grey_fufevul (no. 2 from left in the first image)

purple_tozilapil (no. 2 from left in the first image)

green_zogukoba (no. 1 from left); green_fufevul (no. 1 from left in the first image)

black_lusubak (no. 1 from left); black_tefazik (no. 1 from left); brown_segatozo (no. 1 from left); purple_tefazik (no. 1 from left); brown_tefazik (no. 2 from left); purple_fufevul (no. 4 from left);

- - -

_PROBLEM TO WORK ON_
Reproduce exactly the stretch of lines that starts at the one containing "green_zogukoba (no. 1" and ends with the final line of the data, including both ends and nothing more.

_EXERCISE OUTPUT_
green_zogukoba (no. 1 from left); green_fufevul (no. 1 from left in the first image)

black_lusubak (no. 1 from left); black_tefazik (no. 1 from left); brown_segatozo (no. 1 from left); purple_tefazik (no. 1 from left); brown_tefazik (no. 2 from left); purple_fufevul (no. 4 from left);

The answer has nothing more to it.